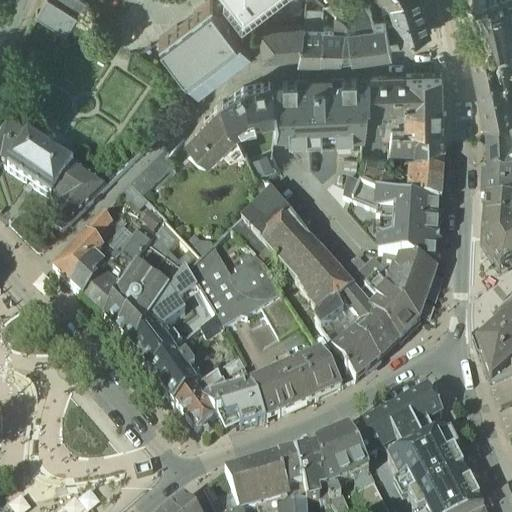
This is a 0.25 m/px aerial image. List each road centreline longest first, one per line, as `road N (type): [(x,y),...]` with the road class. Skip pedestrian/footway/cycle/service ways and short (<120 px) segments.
road 1 (residential): [(448,354),(459,271),(460,118),(440,0)]
road 2 (residential): [(182,475),(346,416),(448,354)]
road 3 (residential): [(0,264),(182,475)]
road 4 (residential): [(510,511),(448,354)]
+ + + + +
Problem to solve
Rewrite the listing above as a JSON list of strings with one string per line, leaving out blank lines and the picture.

Output for this task
[
  "This is a 0.25 m/px aerial image. List each road centreline longest first, one per line, as `road N (type): [(x,y),...]` with the road class. Skip pedestrian/footway/cycle/service ways and short (<120 px) segments.",
  "road 1 (residential): [(448,354),(459,271),(460,118),(440,0)]",
  "road 2 (residential): [(182,475),(346,416),(448,354)]",
  "road 3 (residential): [(0,264),(182,475)]",
  "road 4 (residential): [(510,511),(448,354)]"
]